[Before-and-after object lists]
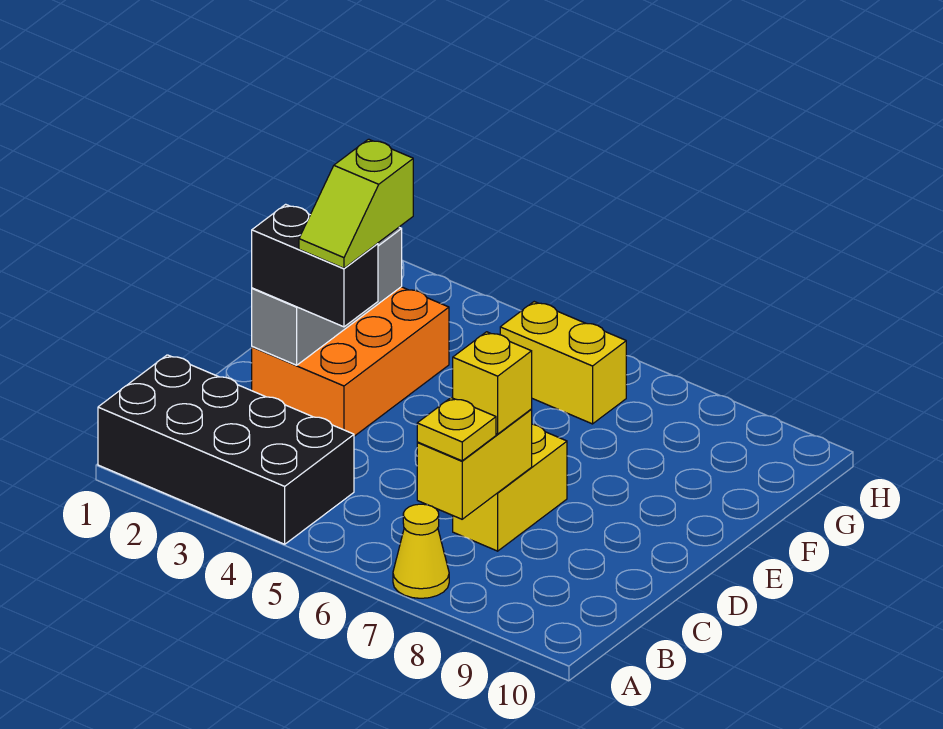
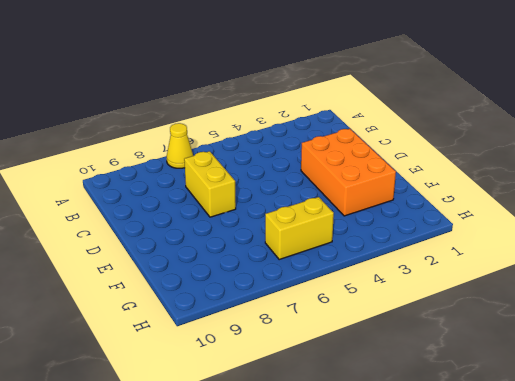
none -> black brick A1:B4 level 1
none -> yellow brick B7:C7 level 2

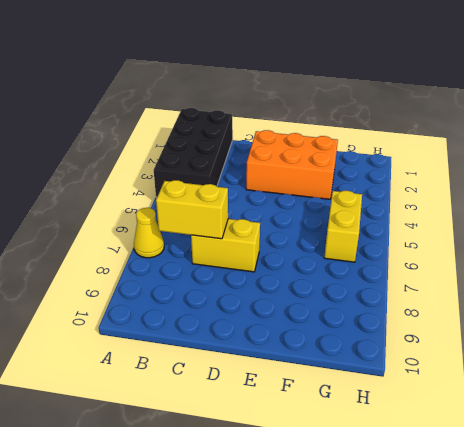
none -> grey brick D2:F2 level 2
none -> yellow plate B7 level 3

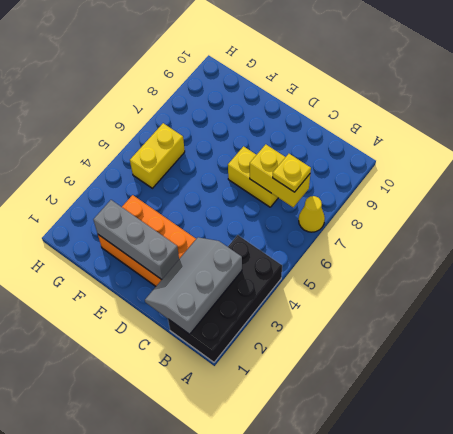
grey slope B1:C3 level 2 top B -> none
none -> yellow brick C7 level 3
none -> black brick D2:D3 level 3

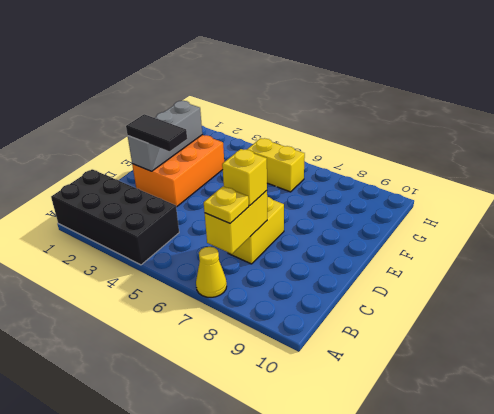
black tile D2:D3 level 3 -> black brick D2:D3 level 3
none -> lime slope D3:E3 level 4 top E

--

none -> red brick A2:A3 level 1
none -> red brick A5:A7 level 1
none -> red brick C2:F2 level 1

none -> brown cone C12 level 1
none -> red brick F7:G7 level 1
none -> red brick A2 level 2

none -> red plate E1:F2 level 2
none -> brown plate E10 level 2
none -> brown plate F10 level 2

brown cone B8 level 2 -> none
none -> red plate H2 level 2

Your objective: Copy out each line of the records where the string "brick" appears.

The completed task:
none -> black brick A1:B4 level 1
none -> yellow brick B7:C7 level 2
none -> grey brick D2:F2 level 2
none -> yellow brick C7 level 3
none -> black brick D2:D3 level 3
black tile D2:D3 level 3 -> black brick D2:D3 level 3
none -> red brick A2:A3 level 1
none -> red brick A5:A7 level 1
none -> red brick C2:F2 level 1
none -> red brick F7:G7 level 1
none -> red brick A2 level 2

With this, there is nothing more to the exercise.